# Given problem
Copy back, word for word, the lines of the records from the line with "pink square: rotated" up to and including the line with "brown cross: moved 3 px right". Leave the pictures out of your answer.

Saved data entries:

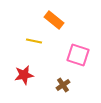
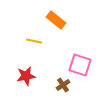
orange rectangle: moved 2 px right
pink square: moved 2 px right, 10 px down
red star: moved 2 px right, 1 px down
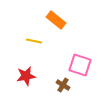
brown cross: rotated 24 degrees counterclockwise
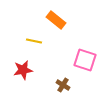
pink square: moved 5 px right, 5 px up
red star: moved 3 px left, 6 px up
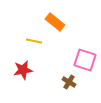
orange rectangle: moved 1 px left, 2 px down
brown cross: moved 6 px right, 3 px up
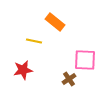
pink square: rotated 15 degrees counterclockwise
brown cross: moved 3 px up; rotated 24 degrees clockwise
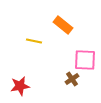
orange rectangle: moved 8 px right, 3 px down
red star: moved 3 px left, 16 px down
brown cross: moved 3 px right
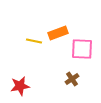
orange rectangle: moved 5 px left, 8 px down; rotated 60 degrees counterclockwise
pink square: moved 3 px left, 11 px up
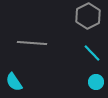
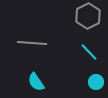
cyan line: moved 3 px left, 1 px up
cyan semicircle: moved 22 px right
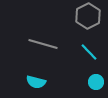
gray line: moved 11 px right, 1 px down; rotated 12 degrees clockwise
cyan semicircle: rotated 42 degrees counterclockwise
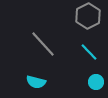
gray line: rotated 32 degrees clockwise
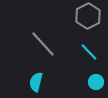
cyan semicircle: rotated 90 degrees clockwise
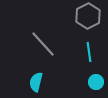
cyan line: rotated 36 degrees clockwise
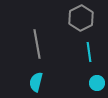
gray hexagon: moved 7 px left, 2 px down
gray line: moved 6 px left; rotated 32 degrees clockwise
cyan circle: moved 1 px right, 1 px down
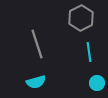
gray line: rotated 8 degrees counterclockwise
cyan semicircle: rotated 120 degrees counterclockwise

# Worked answer
pink square: rotated 15 degrees counterclockwise
brown cross: moved 3 px up; rotated 24 degrees clockwise
orange rectangle: moved 8 px right, 3 px down
red star: moved 3 px left, 16 px down
brown cross: moved 3 px right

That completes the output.